DATA RECORDS>
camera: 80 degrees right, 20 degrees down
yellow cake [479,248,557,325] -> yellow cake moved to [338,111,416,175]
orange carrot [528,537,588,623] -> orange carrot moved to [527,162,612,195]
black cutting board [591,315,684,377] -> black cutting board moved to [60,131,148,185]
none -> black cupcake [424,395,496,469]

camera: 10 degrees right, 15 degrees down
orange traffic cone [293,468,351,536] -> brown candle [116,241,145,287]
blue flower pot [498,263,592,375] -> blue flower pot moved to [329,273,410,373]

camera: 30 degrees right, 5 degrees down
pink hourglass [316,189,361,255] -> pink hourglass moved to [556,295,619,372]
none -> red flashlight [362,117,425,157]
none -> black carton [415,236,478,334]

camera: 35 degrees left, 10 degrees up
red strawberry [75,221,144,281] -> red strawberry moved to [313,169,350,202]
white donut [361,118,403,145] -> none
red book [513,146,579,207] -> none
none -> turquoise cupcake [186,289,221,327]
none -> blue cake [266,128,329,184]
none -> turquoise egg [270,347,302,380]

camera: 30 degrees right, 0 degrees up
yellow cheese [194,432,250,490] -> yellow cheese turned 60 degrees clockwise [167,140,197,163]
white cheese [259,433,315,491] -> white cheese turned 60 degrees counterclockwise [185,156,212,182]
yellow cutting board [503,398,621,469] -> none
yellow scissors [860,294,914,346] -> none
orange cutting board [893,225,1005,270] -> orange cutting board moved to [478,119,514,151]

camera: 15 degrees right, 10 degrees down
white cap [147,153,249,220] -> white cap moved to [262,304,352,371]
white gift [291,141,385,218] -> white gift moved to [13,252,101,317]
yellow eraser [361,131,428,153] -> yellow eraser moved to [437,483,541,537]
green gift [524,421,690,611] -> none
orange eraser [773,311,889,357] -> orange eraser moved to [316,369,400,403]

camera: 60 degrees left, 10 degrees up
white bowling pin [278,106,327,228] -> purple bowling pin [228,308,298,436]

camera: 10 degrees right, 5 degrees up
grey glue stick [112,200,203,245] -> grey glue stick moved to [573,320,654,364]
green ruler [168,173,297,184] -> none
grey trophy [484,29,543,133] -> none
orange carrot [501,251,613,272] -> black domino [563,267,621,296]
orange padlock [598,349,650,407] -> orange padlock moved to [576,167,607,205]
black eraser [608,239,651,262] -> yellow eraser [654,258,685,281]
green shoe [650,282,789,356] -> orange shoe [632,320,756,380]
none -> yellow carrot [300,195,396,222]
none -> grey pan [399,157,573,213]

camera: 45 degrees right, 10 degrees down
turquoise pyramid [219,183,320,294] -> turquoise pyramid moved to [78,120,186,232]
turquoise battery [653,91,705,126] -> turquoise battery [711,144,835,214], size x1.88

WHAT YOU HAVE TO DO> Could you retype exactly the lines from the first one of the records through the line containing "black cutting board [591,315,684,377]", both included, and nothing more?

RESPONSE TO THE EXERCISE>
camera: 80 degrees right, 20 degrees down
yellow cake [479,248,557,325] -> yellow cake moved to [338,111,416,175]
orange carrot [528,537,588,623] -> orange carrot moved to [527,162,612,195]
black cutting board [591,315,684,377] -> black cutting board moved to [60,131,148,185]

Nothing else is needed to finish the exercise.